## Description of the task
For the entries below, say how many lines include the word "emerald" and add nothing else.

## Records from a dataset
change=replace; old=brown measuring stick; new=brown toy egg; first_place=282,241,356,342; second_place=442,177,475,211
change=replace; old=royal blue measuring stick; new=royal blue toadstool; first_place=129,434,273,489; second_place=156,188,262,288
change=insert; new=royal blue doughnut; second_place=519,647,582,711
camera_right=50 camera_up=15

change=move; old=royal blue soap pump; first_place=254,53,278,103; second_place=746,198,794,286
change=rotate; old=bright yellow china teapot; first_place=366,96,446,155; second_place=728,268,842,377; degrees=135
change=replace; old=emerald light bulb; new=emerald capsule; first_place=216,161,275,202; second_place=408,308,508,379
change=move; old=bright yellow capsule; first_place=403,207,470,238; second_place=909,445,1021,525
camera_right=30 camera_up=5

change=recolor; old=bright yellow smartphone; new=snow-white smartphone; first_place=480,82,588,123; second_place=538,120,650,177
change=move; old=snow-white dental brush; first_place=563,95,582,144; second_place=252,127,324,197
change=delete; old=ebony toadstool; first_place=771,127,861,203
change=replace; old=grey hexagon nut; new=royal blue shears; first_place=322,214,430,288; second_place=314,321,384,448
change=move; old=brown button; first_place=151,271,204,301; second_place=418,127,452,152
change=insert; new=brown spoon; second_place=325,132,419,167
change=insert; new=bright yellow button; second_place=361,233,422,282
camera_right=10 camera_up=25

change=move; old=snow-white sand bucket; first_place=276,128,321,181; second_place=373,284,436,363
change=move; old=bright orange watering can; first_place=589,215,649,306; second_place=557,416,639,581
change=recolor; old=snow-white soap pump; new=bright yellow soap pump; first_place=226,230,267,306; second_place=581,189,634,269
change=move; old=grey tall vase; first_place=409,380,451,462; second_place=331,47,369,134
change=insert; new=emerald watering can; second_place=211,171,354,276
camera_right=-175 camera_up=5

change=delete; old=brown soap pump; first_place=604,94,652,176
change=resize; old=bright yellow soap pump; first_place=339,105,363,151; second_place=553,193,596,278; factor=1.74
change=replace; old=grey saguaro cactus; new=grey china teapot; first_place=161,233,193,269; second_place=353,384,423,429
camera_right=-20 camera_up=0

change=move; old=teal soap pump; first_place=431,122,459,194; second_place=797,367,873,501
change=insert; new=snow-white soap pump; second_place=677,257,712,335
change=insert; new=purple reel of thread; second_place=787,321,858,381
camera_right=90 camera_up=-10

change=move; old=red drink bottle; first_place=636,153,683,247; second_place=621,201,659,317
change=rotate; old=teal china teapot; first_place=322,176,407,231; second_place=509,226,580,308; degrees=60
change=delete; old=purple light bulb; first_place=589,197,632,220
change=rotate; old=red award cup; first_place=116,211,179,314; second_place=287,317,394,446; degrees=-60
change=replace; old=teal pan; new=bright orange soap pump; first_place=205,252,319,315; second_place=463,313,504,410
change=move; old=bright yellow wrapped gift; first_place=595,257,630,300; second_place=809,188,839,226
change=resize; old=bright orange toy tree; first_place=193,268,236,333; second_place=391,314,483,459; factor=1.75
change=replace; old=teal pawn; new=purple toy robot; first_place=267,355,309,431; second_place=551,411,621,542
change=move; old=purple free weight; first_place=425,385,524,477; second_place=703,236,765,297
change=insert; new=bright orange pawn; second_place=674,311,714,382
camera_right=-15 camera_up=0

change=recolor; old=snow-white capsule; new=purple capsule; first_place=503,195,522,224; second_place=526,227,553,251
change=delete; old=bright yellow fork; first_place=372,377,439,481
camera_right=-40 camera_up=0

## Task answer
2